Source data
----

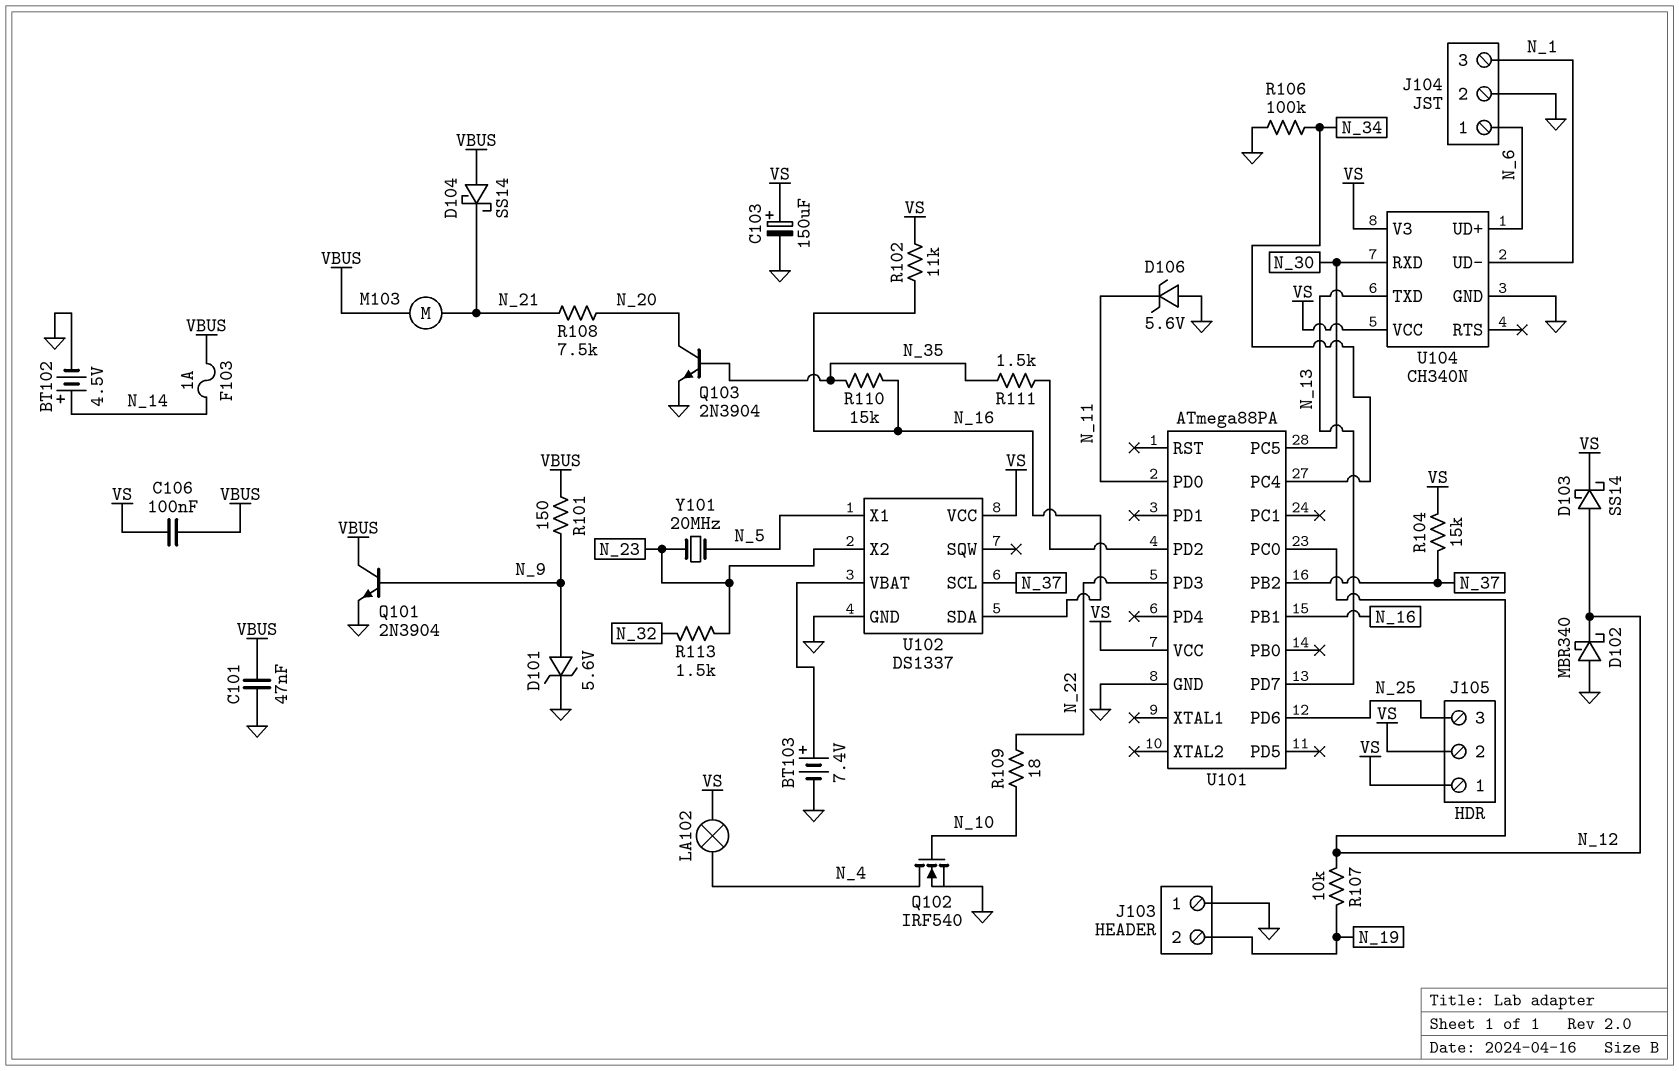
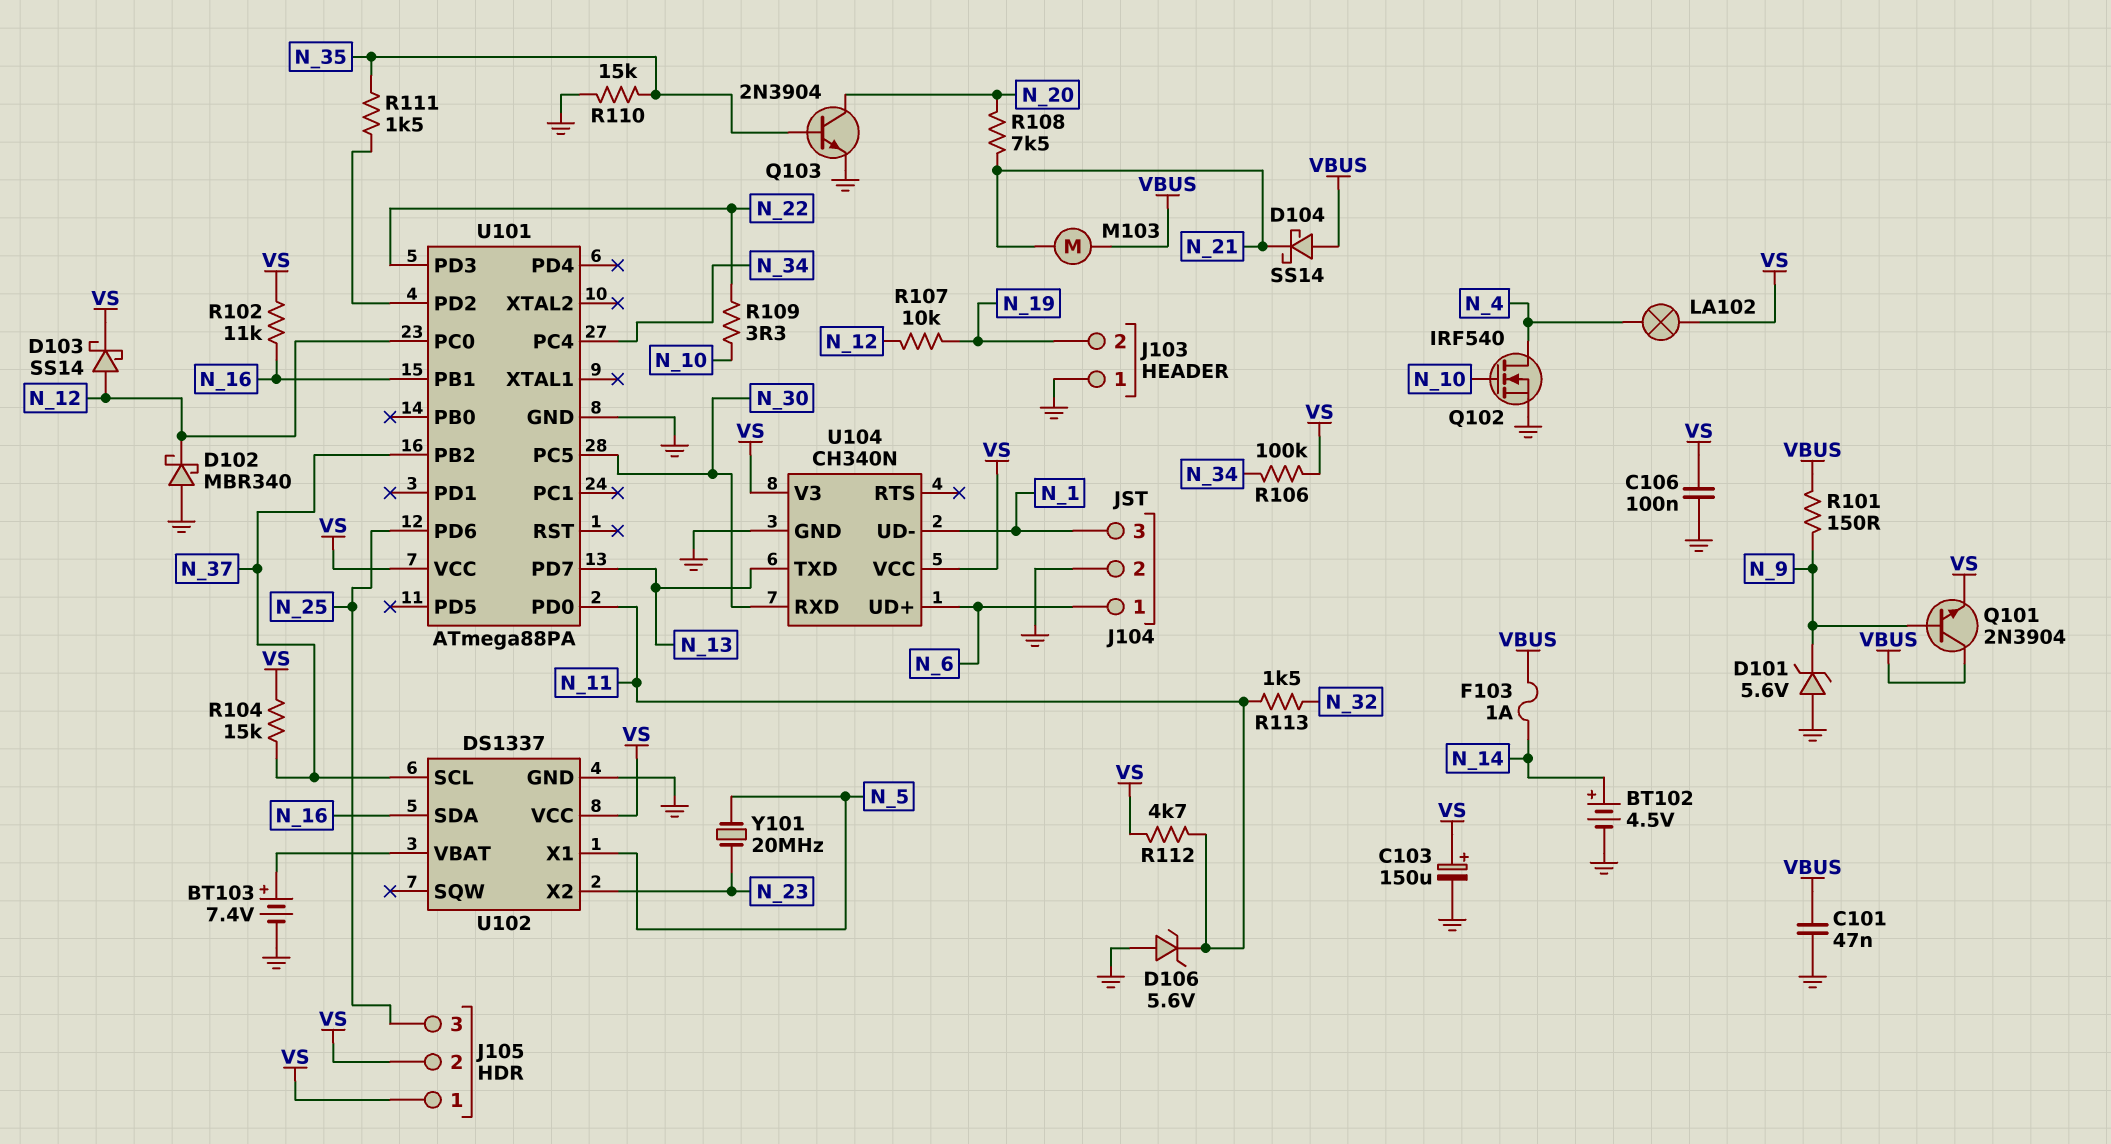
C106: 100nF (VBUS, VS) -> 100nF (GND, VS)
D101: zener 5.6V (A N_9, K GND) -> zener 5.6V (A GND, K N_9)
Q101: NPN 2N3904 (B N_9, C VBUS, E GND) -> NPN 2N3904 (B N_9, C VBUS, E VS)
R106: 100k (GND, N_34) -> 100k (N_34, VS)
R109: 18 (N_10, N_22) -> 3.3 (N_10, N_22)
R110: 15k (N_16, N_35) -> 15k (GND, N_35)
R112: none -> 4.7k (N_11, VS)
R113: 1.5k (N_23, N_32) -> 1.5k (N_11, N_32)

----

The data must be printed exactly, image-free.

Reply →
C106: 100nF (VBUS, VS) -> 100nF (GND, VS)
D101: zener 5.6V (A N_9, K GND) -> zener 5.6V (A GND, K N_9)
Q101: NPN 2N3904 (B N_9, C VBUS, E GND) -> NPN 2N3904 (B N_9, C VBUS, E VS)
R106: 100k (GND, N_34) -> 100k (N_34, VS)
R109: 18 (N_10, N_22) -> 3.3 (N_10, N_22)
R110: 15k (N_16, N_35) -> 15k (GND, N_35)
R112: none -> 4.7k (N_11, VS)
R113: 1.5k (N_23, N_32) -> 1.5k (N_11, N_32)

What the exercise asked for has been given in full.